*** Opening Excerpted records ***

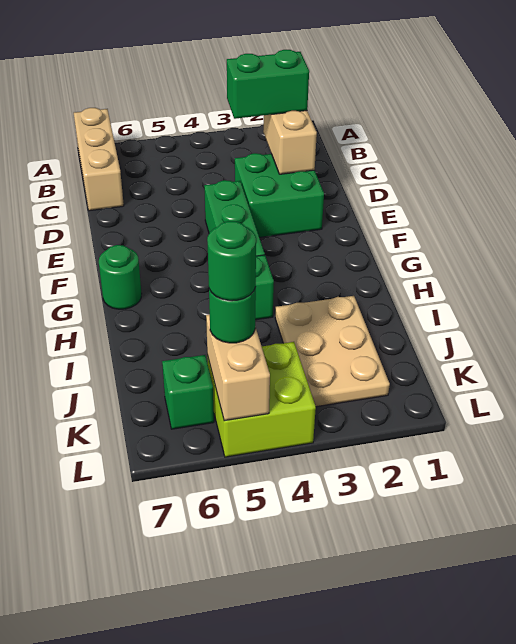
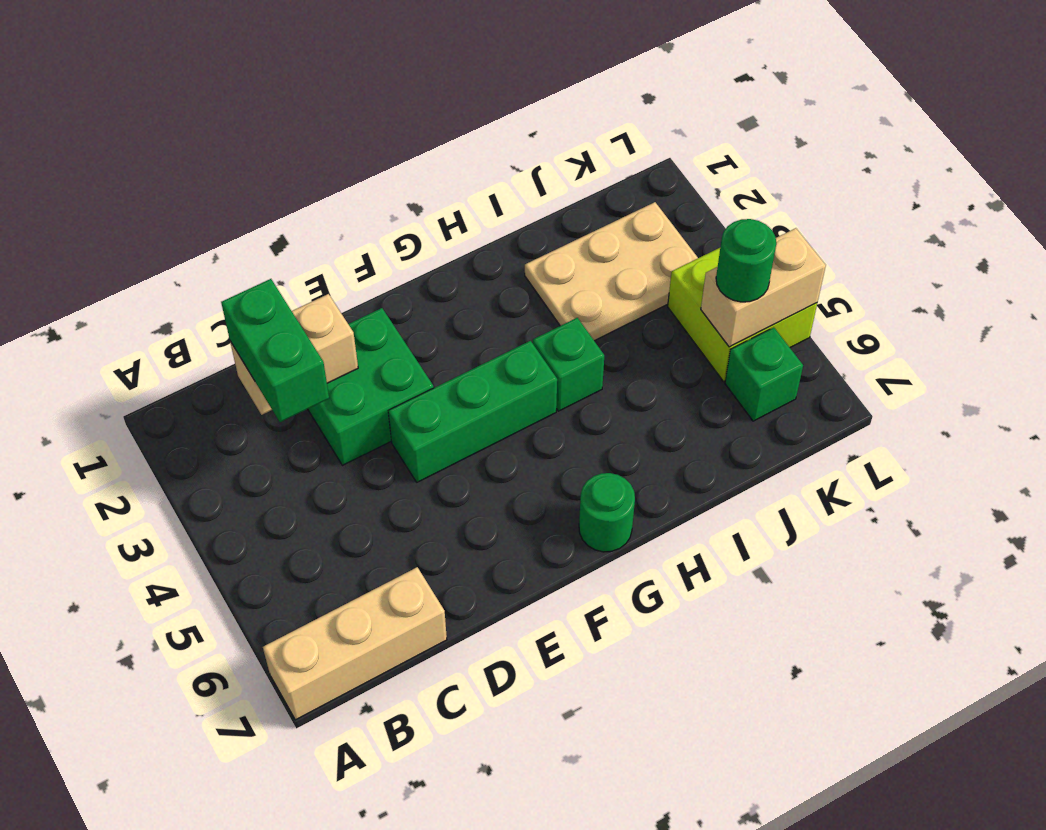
green round brick K5 level 4 -> none

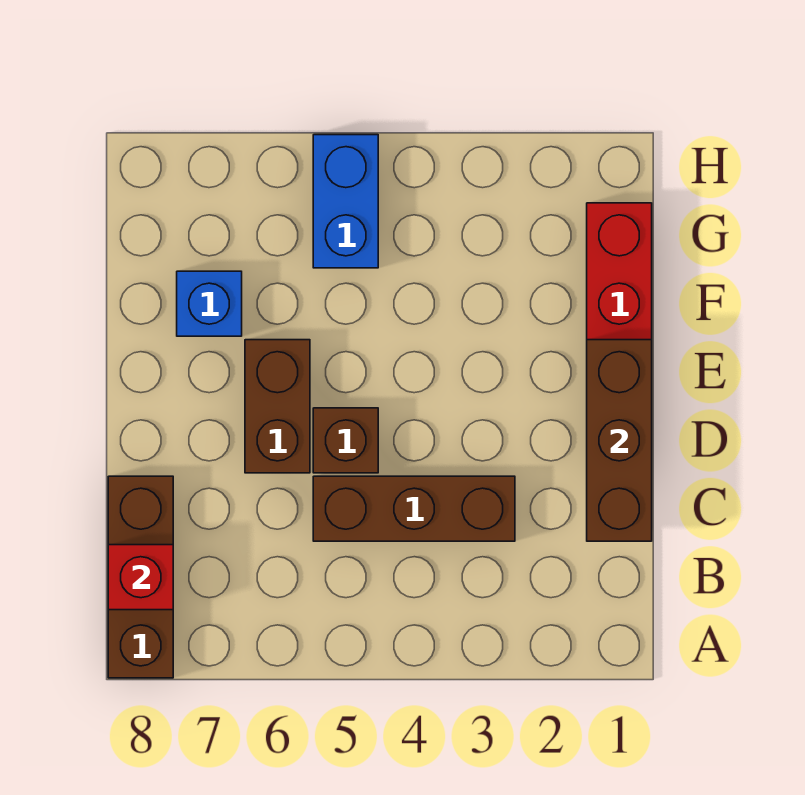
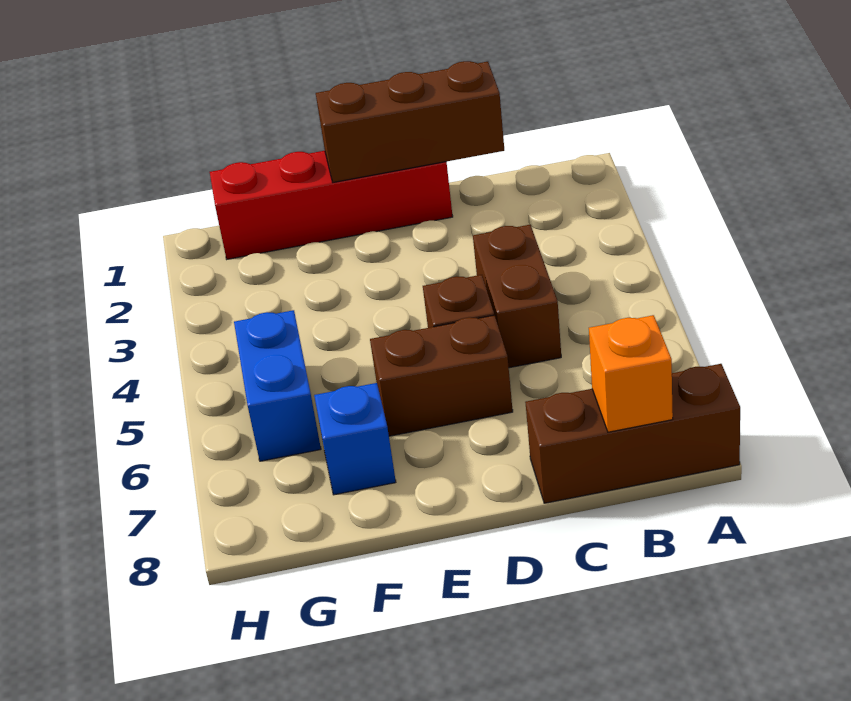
red brick B8 level 2 -> orange brick B8 level 2
brown brick C3:C5 level 1 -> brown brick C4:C5 level 1
blue brick G5:H5 level 1 -> blue brick G5:G6 level 1

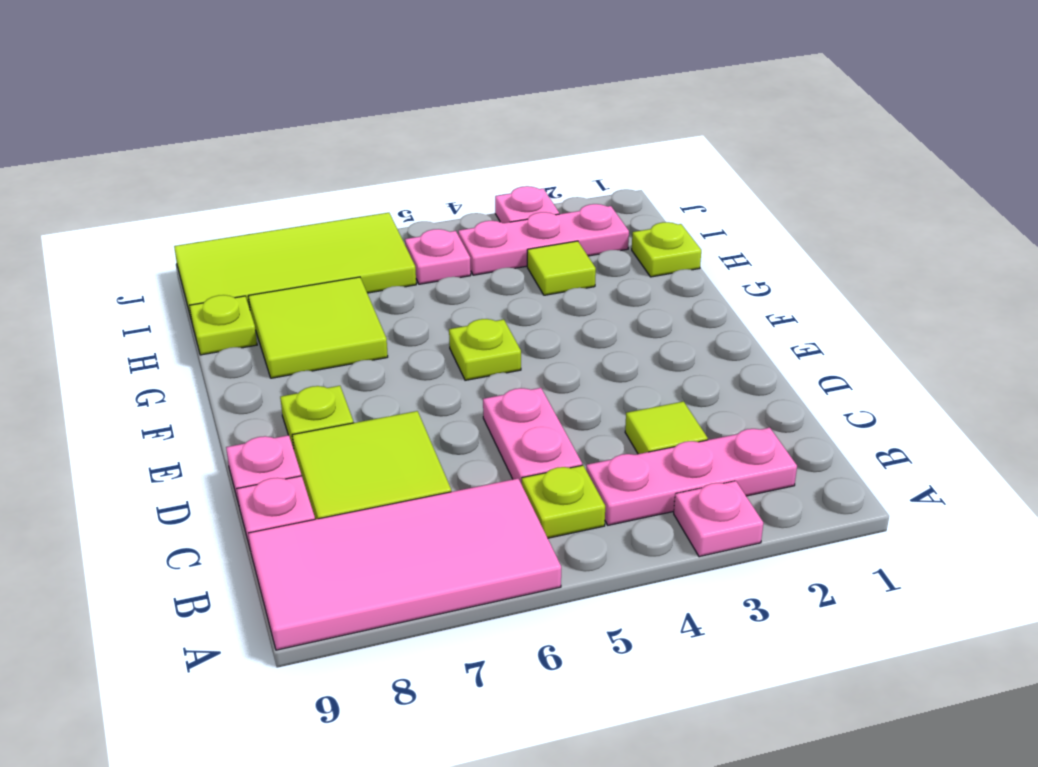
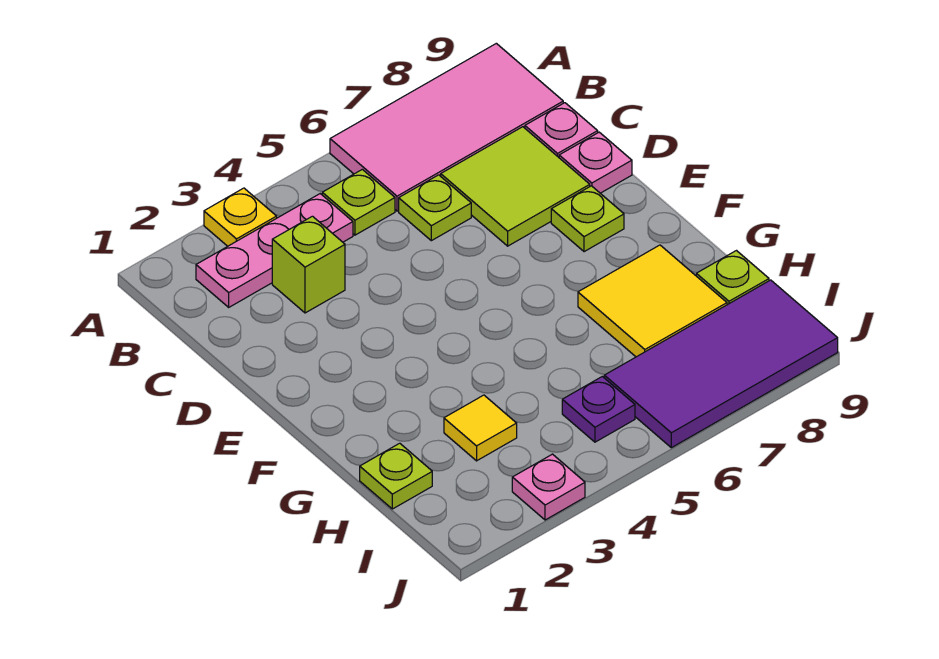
pink plate A3 level 1 -> yellow plate A3 level 1
lime tile C3 level 1 -> lime brick C3 level 1
pink plate C5:D5 level 1 -> none
lime plate F5 level 1 -> lime plate C6 level 1
lime tile G7:H8 level 1 -> yellow tile G7:H8 level 1
lime tile H3 level 1 -> yellow tile H3 level 1
pink plate I2:I4 level 1 -> none
pink plate I5 level 1 -> purple plate I5 level 1
lime tile I6:J9 level 1 -> purple tile I6:J9 level 1

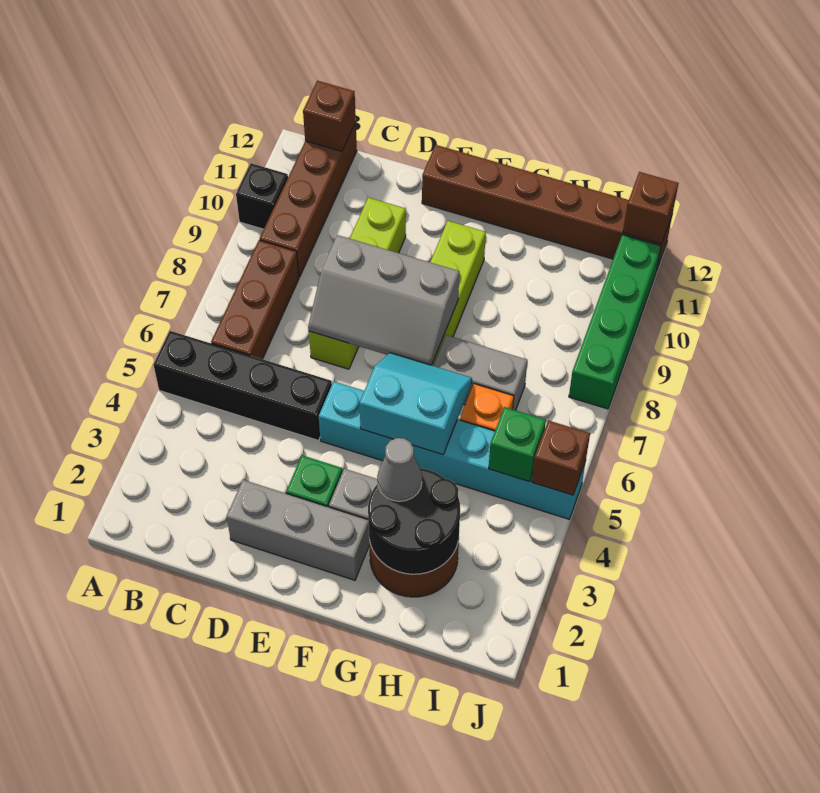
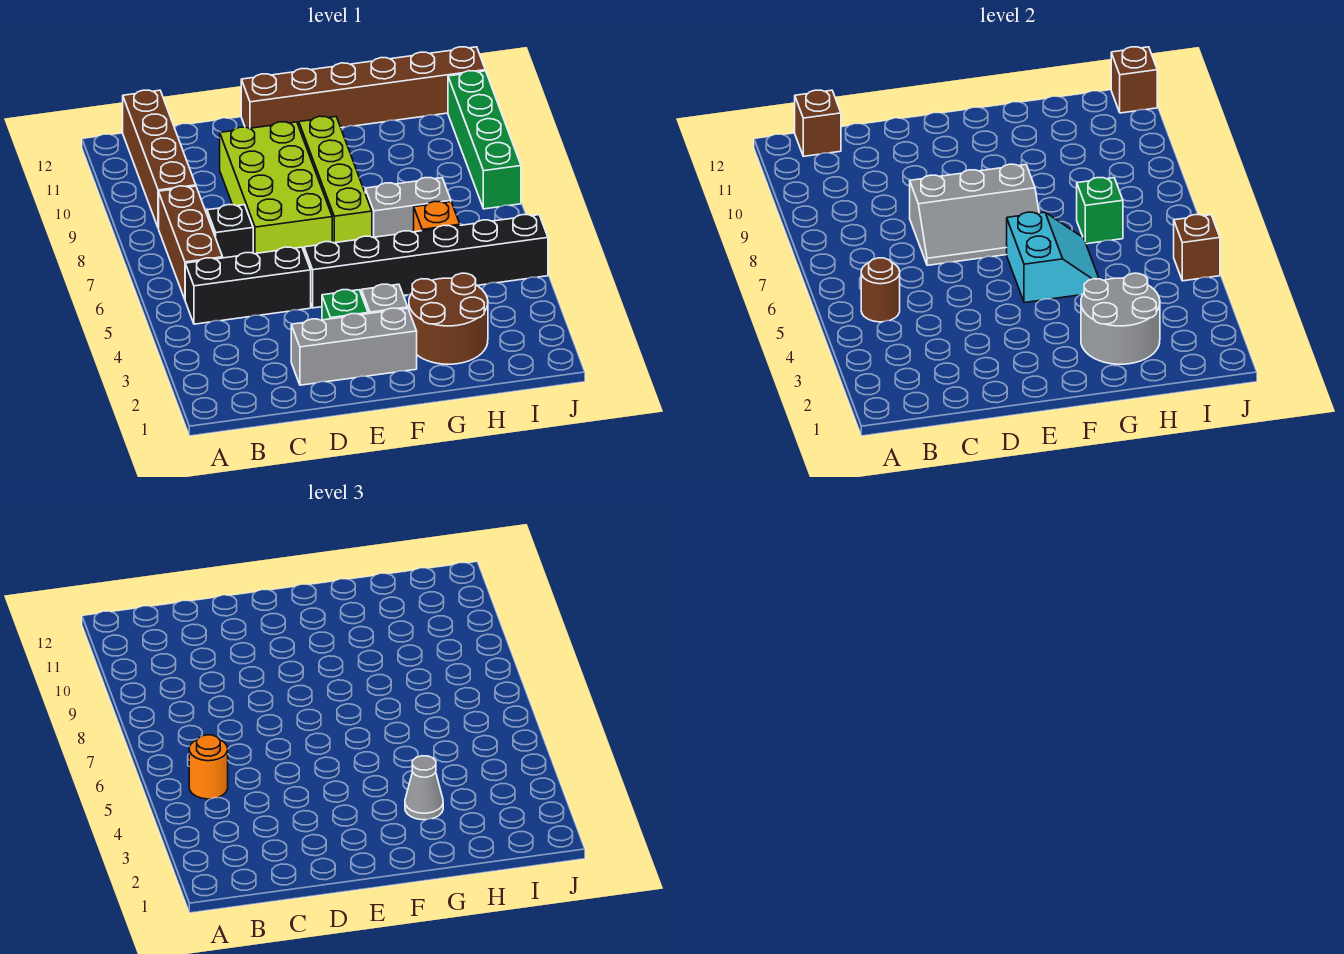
black brick A5:D5 level 1 -> black brick B5:D5 level 1
black brick A10 level 1 -> black brick C7 level 1
none -> brown round brick B5 level 2
none -> orange round brick B5 level 3
lime brick D7:D10 level 1 -> lime brick D7:E10 level 1
cyan brick E5:J5 level 1 -> black brick E5:J5 level 1
cyan slope F5:G6 level 2 top 5 -> cyan slope F5:G6 level 2 top F
black round brick G2:H3 level 2 -> grey round brick G2:H3 level 2
green brick I5 level 2 -> green brick H7 level 2

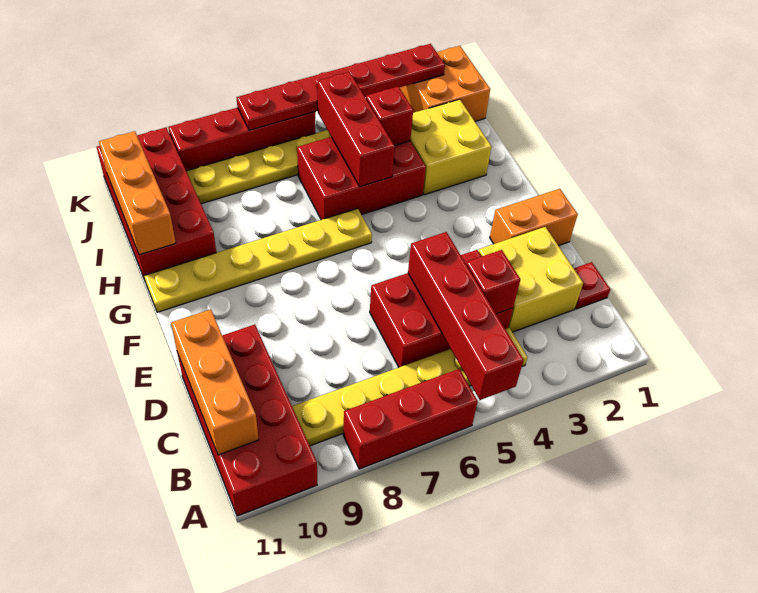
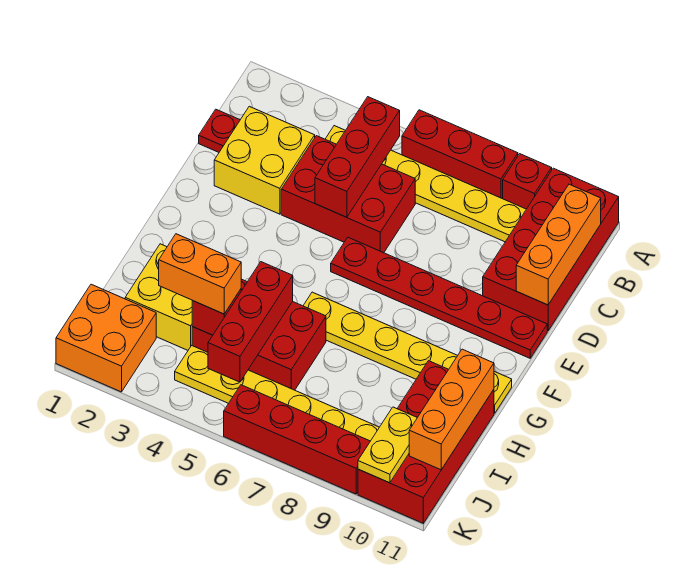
red brick A5:D5 level 2 -> red brick B5:D5 level 2
red brick C4 level 2 -> red brick A9 level 1
orange brick E1:E2 level 1 -> orange brick I3:I4 level 3
none -> yellow plate J10:K10 level 2
red plate K2:K7 level 2 -> red plate E6:E11 level 1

*** Closing Excerpted records ***

* What you have to do: What is needed is an exact copy of the data, without any pictures.

* Expected output:
green round brick K5 level 4 -> none

red brick B8 level 2 -> orange brick B8 level 2
brown brick C3:C5 level 1 -> brown brick C4:C5 level 1
blue brick G5:H5 level 1 -> blue brick G5:G6 level 1

pink plate A3 level 1 -> yellow plate A3 level 1
lime tile C3 level 1 -> lime brick C3 level 1
pink plate C5:D5 level 1 -> none
lime plate F5 level 1 -> lime plate C6 level 1
lime tile G7:H8 level 1 -> yellow tile G7:H8 level 1
lime tile H3 level 1 -> yellow tile H3 level 1
pink plate I2:I4 level 1 -> none
pink plate I5 level 1 -> purple plate I5 level 1
lime tile I6:J9 level 1 -> purple tile I6:J9 level 1

black brick A5:D5 level 1 -> black brick B5:D5 level 1
black brick A10 level 1 -> black brick C7 level 1
none -> brown round brick B5 level 2
none -> orange round brick B5 level 3
lime brick D7:D10 level 1 -> lime brick D7:E10 level 1
cyan brick E5:J5 level 1 -> black brick E5:J5 level 1
cyan slope F5:G6 level 2 top 5 -> cyan slope F5:G6 level 2 top F
black round brick G2:H3 level 2 -> grey round brick G2:H3 level 2
green brick I5 level 2 -> green brick H7 level 2

red brick A5:D5 level 2 -> red brick B5:D5 level 2
red brick C4 level 2 -> red brick A9 level 1
orange brick E1:E2 level 1 -> orange brick I3:I4 level 3
none -> yellow plate J10:K10 level 2
red plate K2:K7 level 2 -> red plate E6:E11 level 1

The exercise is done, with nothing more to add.